(Supplied material):
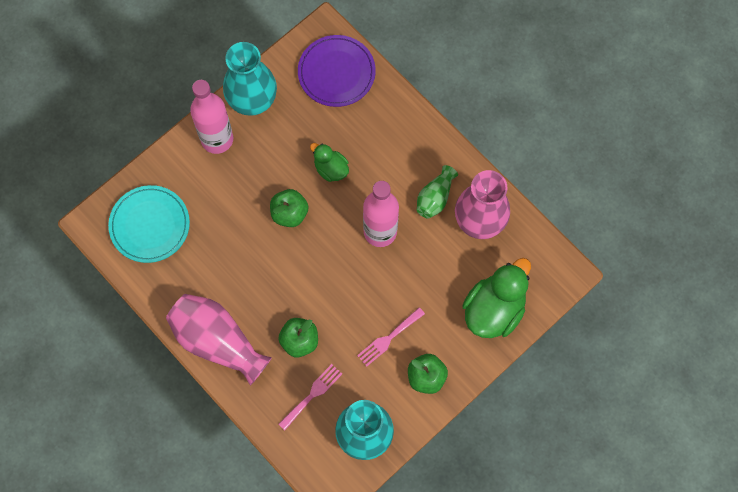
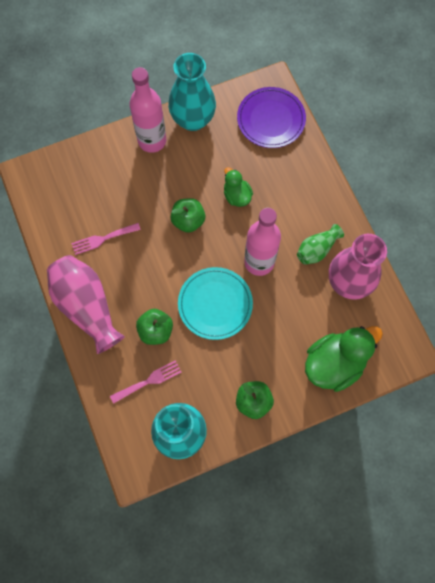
camera: 20 degrees right, 0 degrees up
(150, 225) = (70, 191): turquoise plate -> turquoise plate (215, 304)
(388, 338) = (233, 356): pink fork -> pink fork (103, 239)

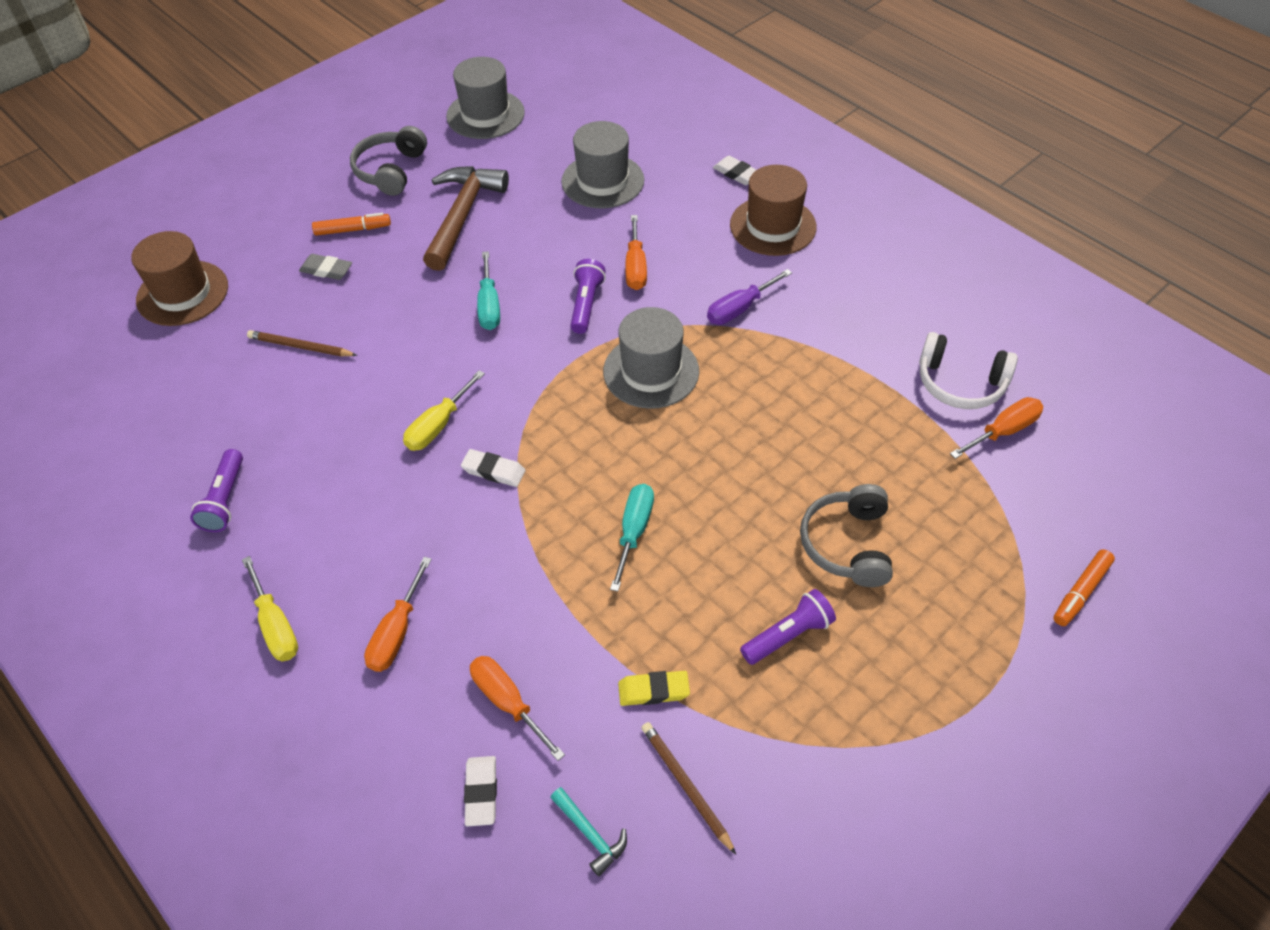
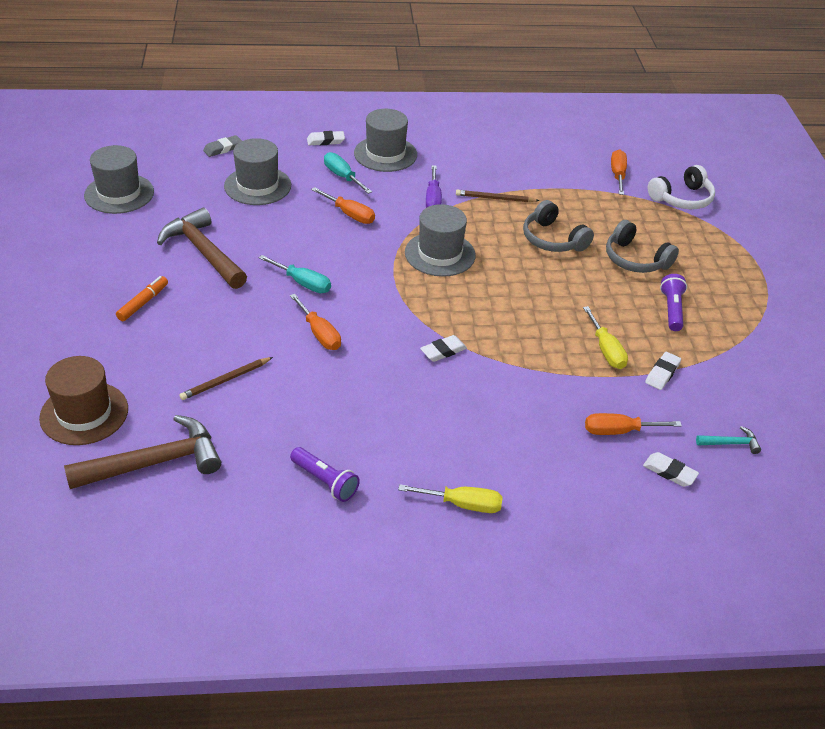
camera: 55 degrees left, 10 degrees down
(159, 374) = (155, 462): none -> brown hammer
(326, 270) = (166, 333): grey eraser -> grey eraser (223, 148)
(391, 170) = (109, 258): grey headphones -> grey headphones (553, 239)
(397, 632) = (524, 452): orange screwdriver -> orange screwdriver (319, 334)
(438, 425) = (378, 354): yellow screwdriver -> yellow screwdriver (606, 350)
(586, 304) = (354, 247): purple flashlight -> none
(634, 531) = (549, 323): turquoise screwdriver -> turquoise screwdriver (342, 176)
(653, 690) = (662, 373): yellow eraser -> white eraser
(686, 786) = (730, 394): brown pencil -> brown pencil (495, 198)
(773, 226) = (385, 154): brown hat -> grey hat
(960, 383) = (573, 167): white headphones -> white headphones (681, 198)
(1081, 592) = (732, 213): orange marker -> none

(About this task):
Which lines run from the one containing "(960, 383) = (573, 167): white" to the end of the data? Output them exactly, with nothing added.

(Reply):
(960, 383) = (573, 167): white headphones -> white headphones (681, 198)
(1081, 592) = (732, 213): orange marker -> none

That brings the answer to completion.